> Instructions to follow: Copy each line below in which the word "none" occurs.

------------------------------------

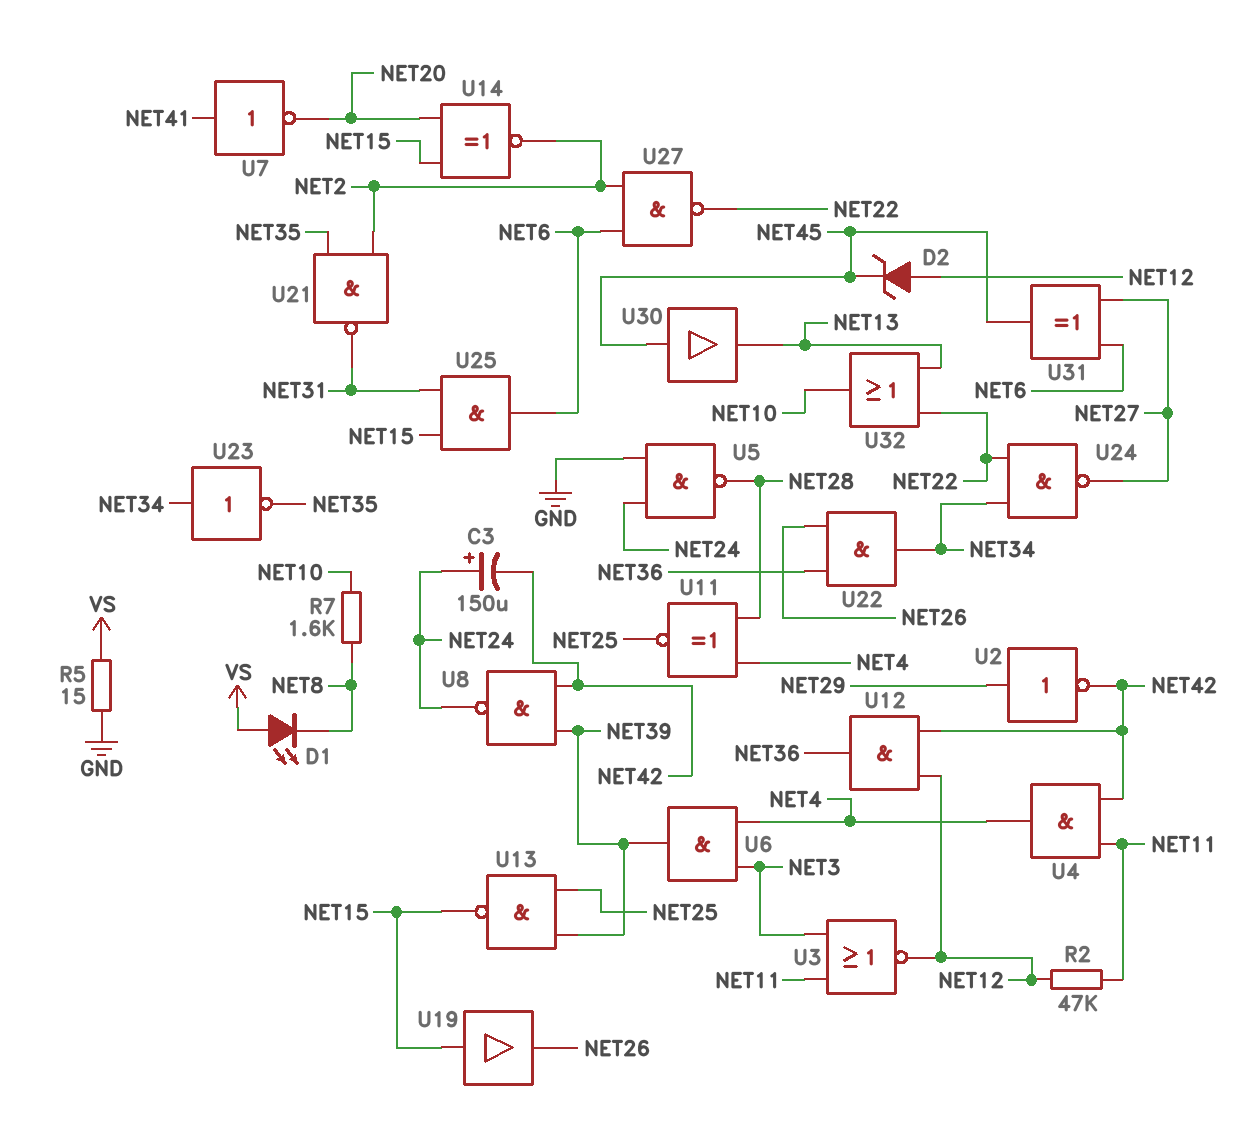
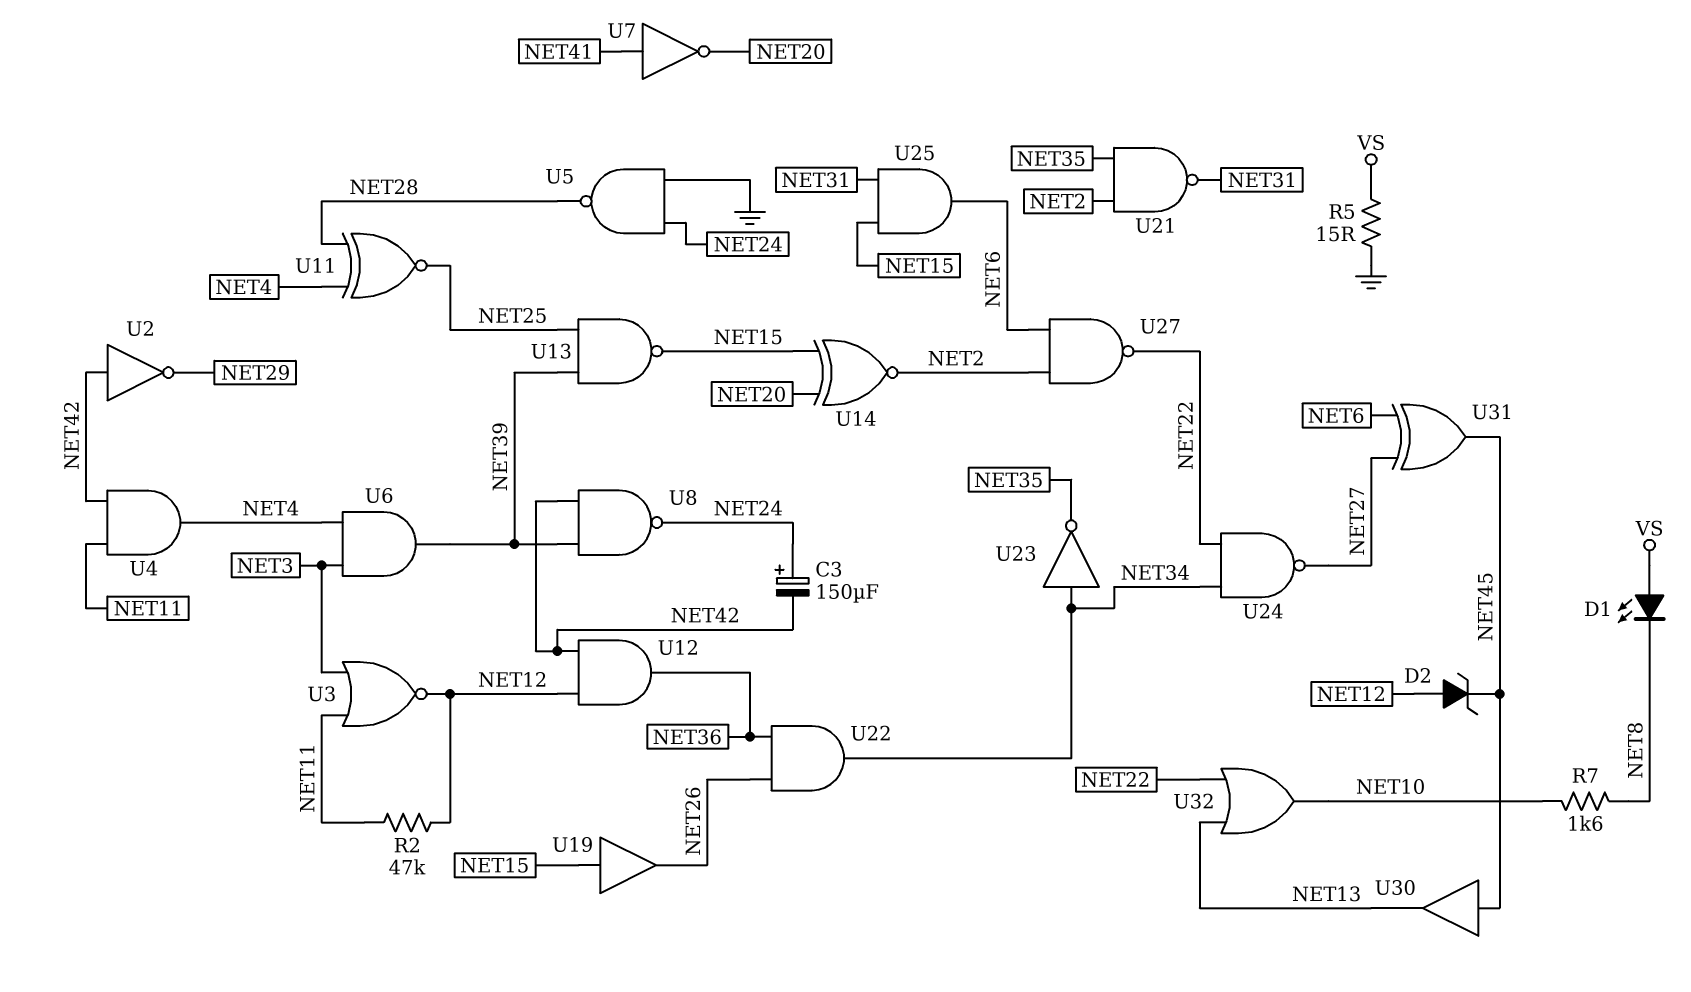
U2: NOT (in NET29, out NET42) -> NOT (in NET42, out NET29)

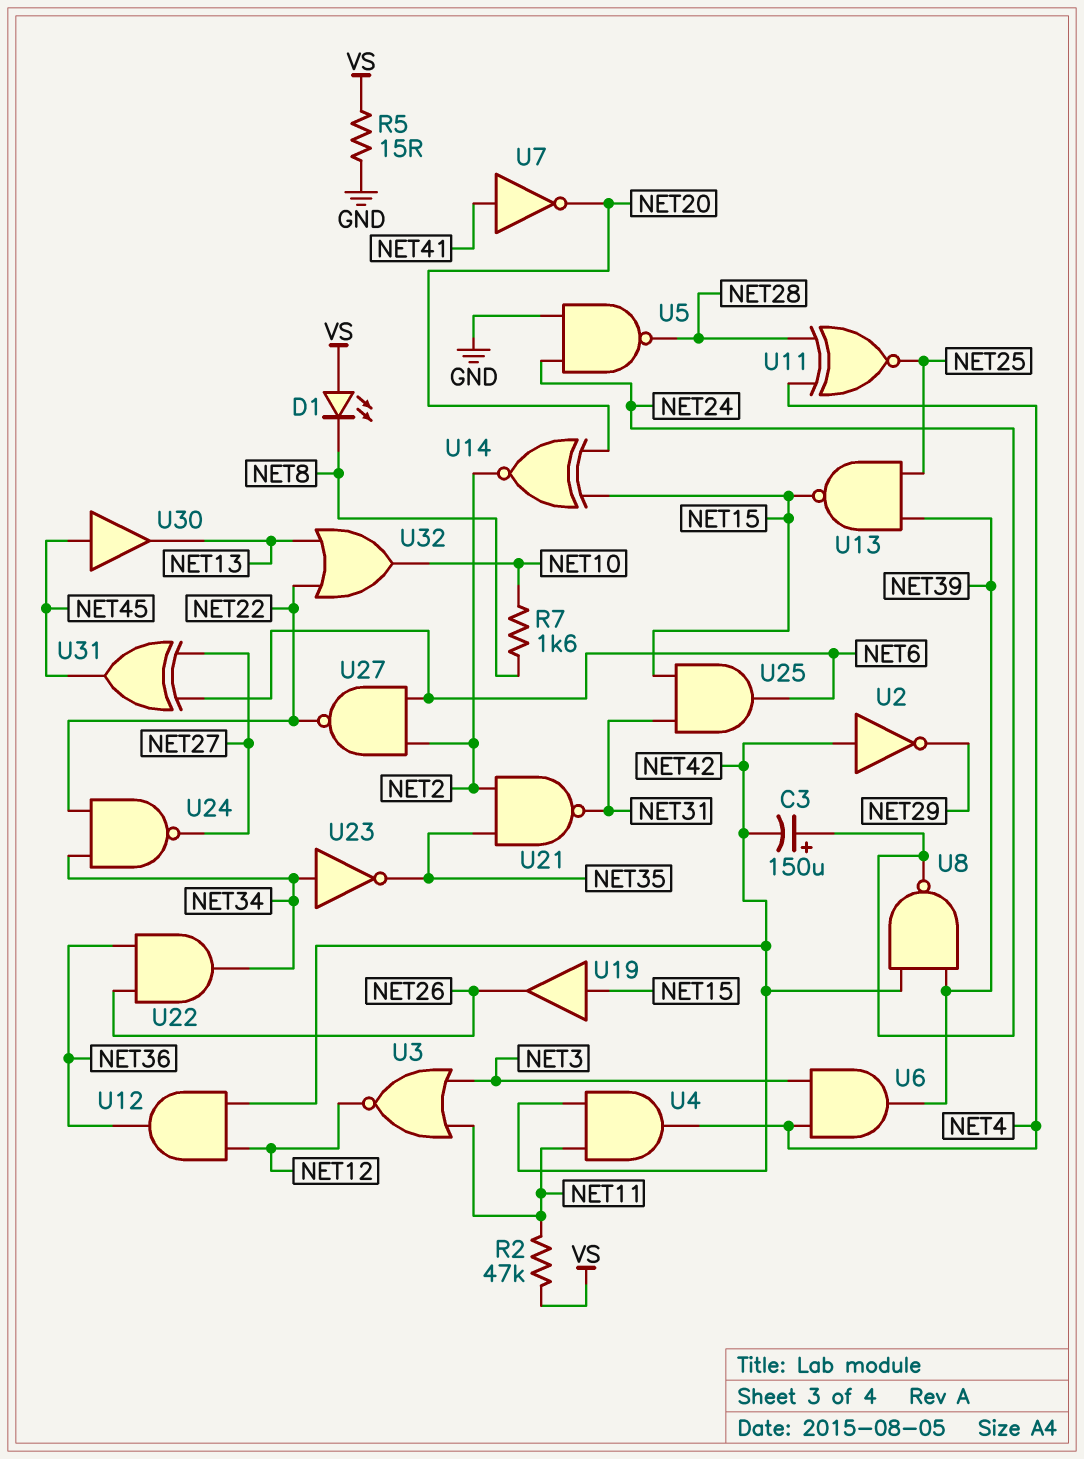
D2: zener (A NET12, K NET45) -> none
R2: 47k (NET11, NET12) -> 47k (NET11, VS)

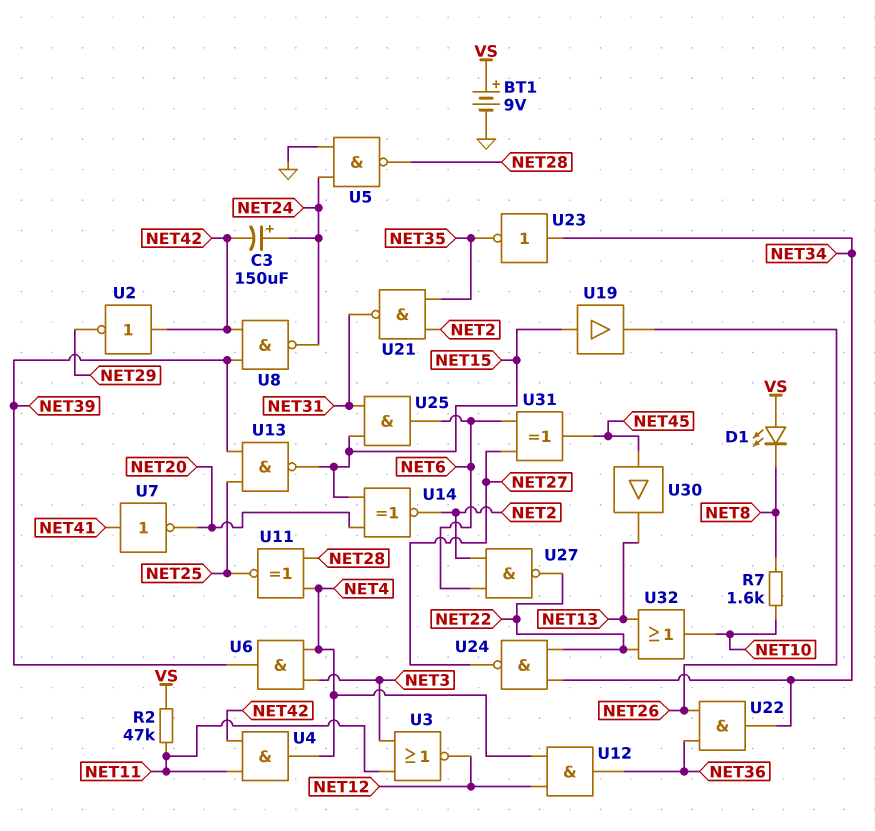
BT1: none -> 9V (plus VS, minus GND)
R5: 15 (GND, VS) -> none
U12: AND (in NET12, in NET42, out NET36) -> AND (in NET4, in NET12, out NET36)

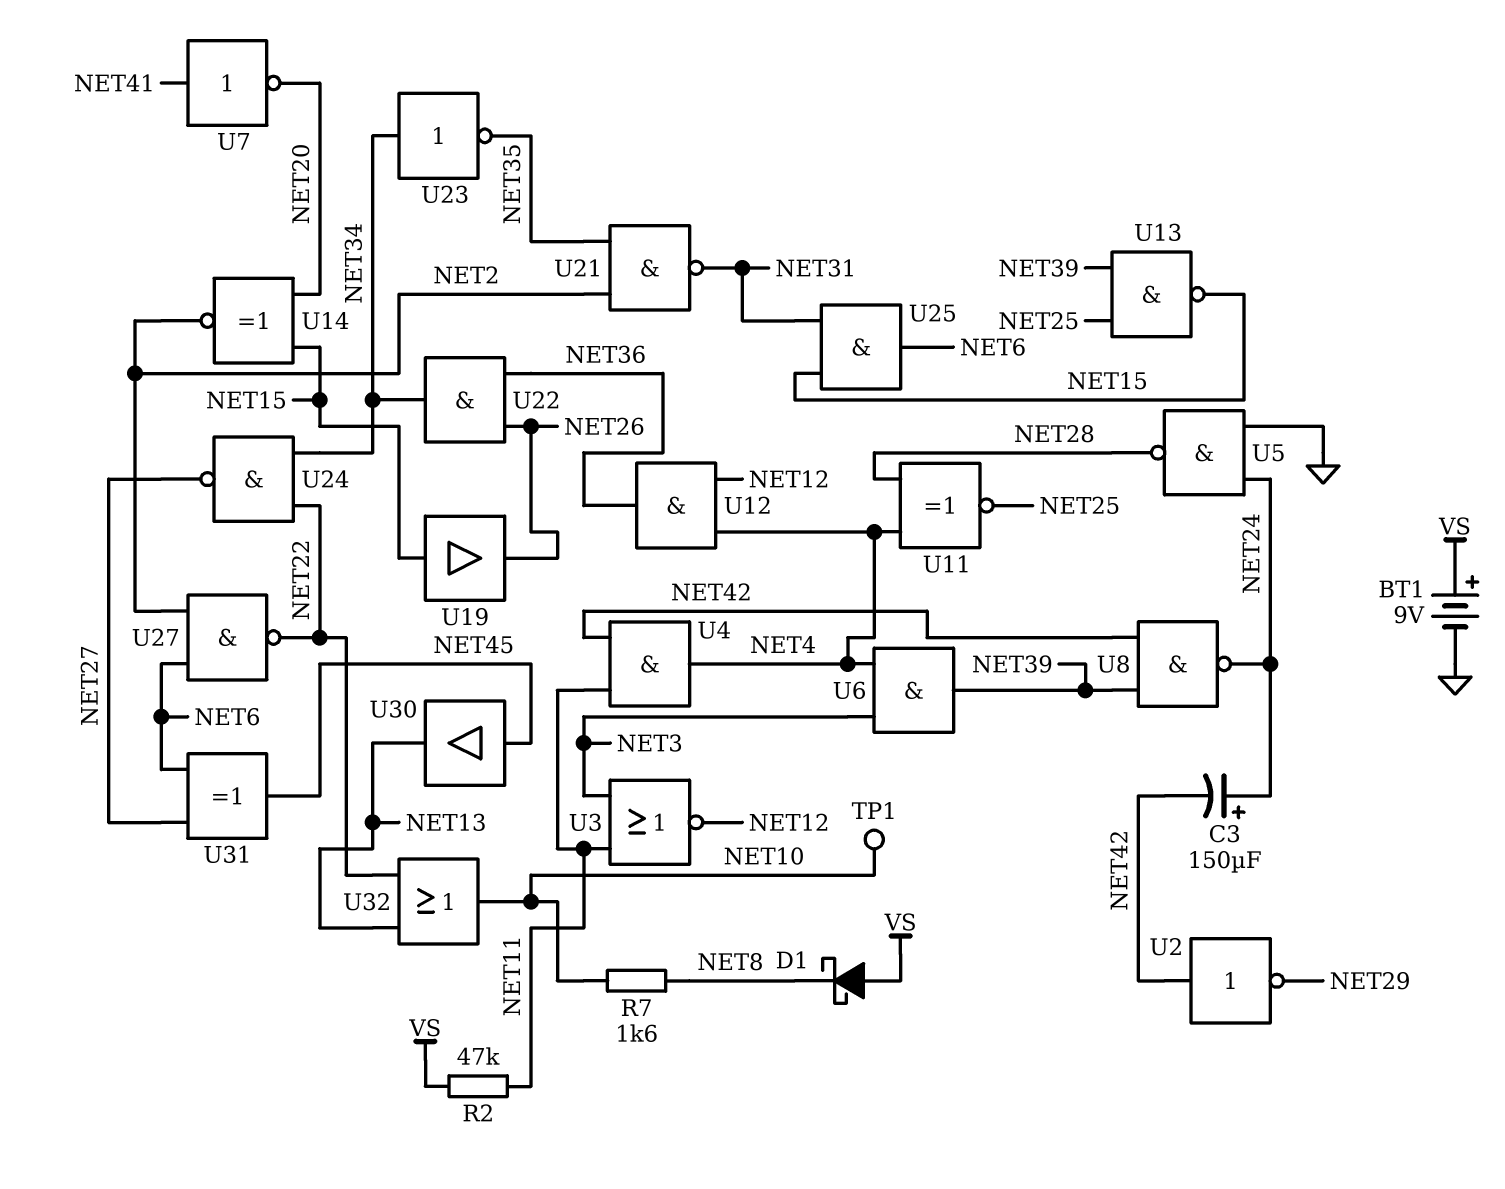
D1: LED (A VS, K NET8) -> schottky (A VS, K NET8)
TP1: none -> test point (NET10)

------------------------------------

> Expected answer:
D2: zener (A NET12, K NET45) -> none
BT1: none -> 9V (plus VS, minus GND)
R5: 15 (GND, VS) -> none
TP1: none -> test point (NET10)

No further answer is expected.